## The task
Restate the data word for word. Leave the pictures out.

(Supplied data)

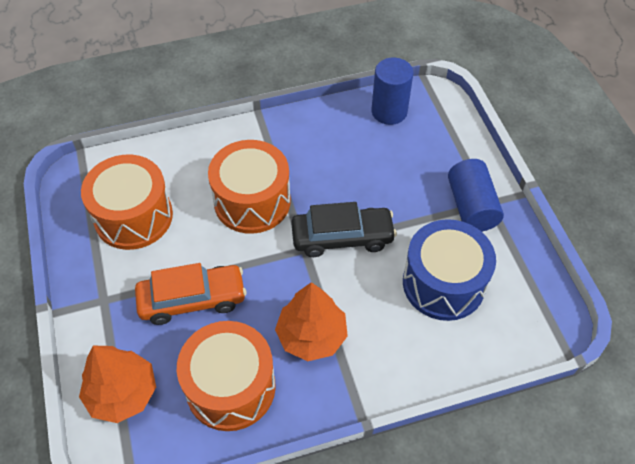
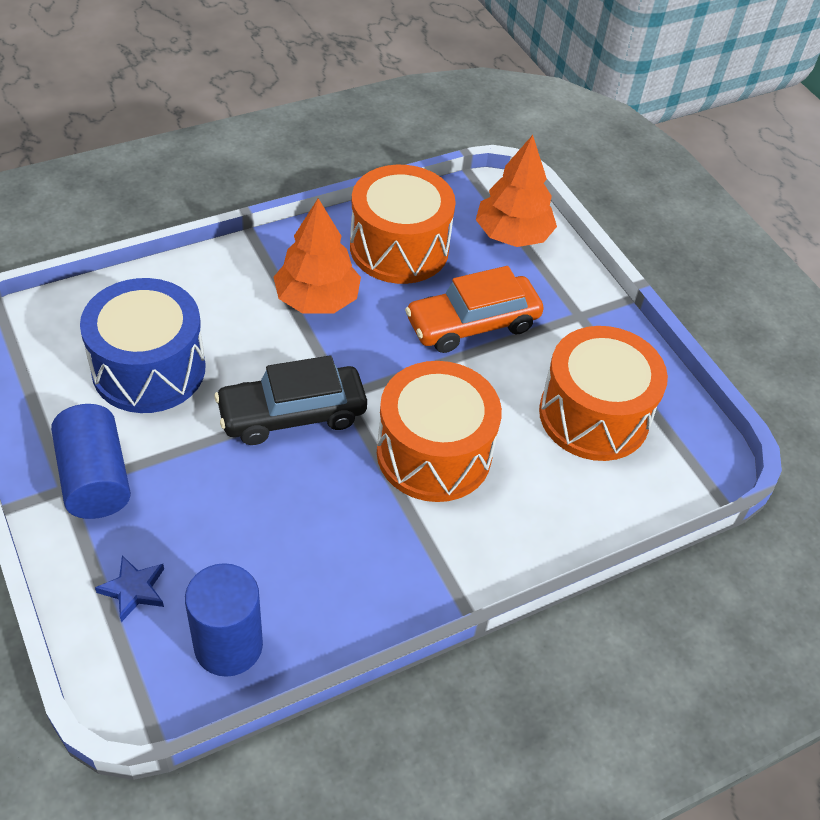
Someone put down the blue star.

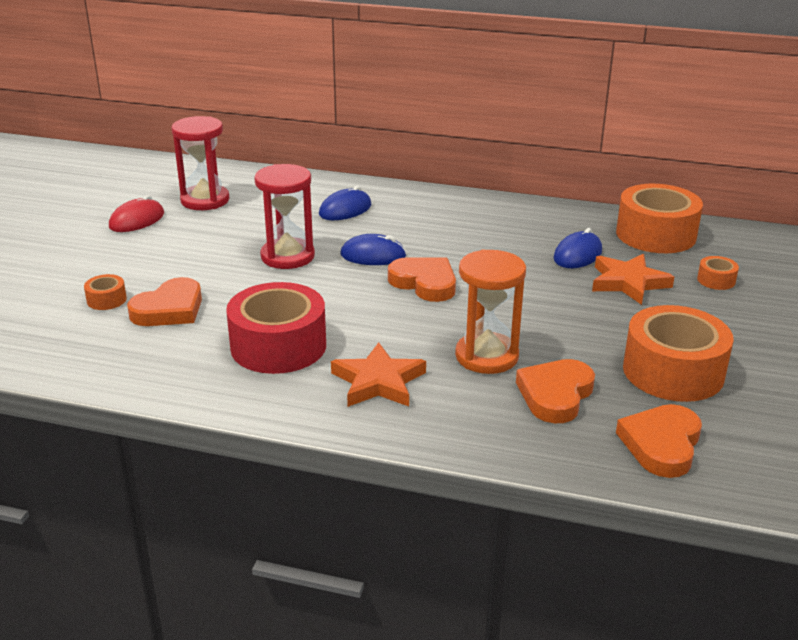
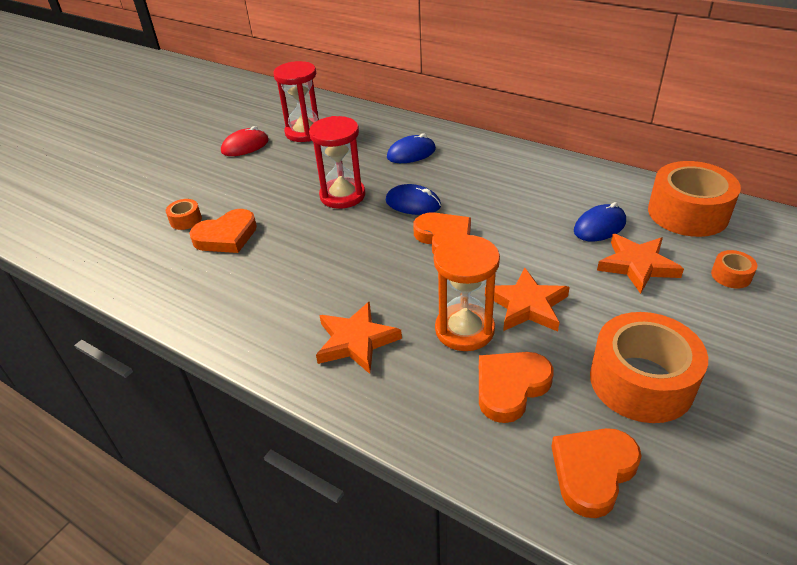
Someone put down the orange star (2nd from left).
Someone took away the red tape.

(End Supplied data)

## Completed exercise
Someone put down the blue star.

Someone put down the orange star (2nd from left).
Someone took away the red tape.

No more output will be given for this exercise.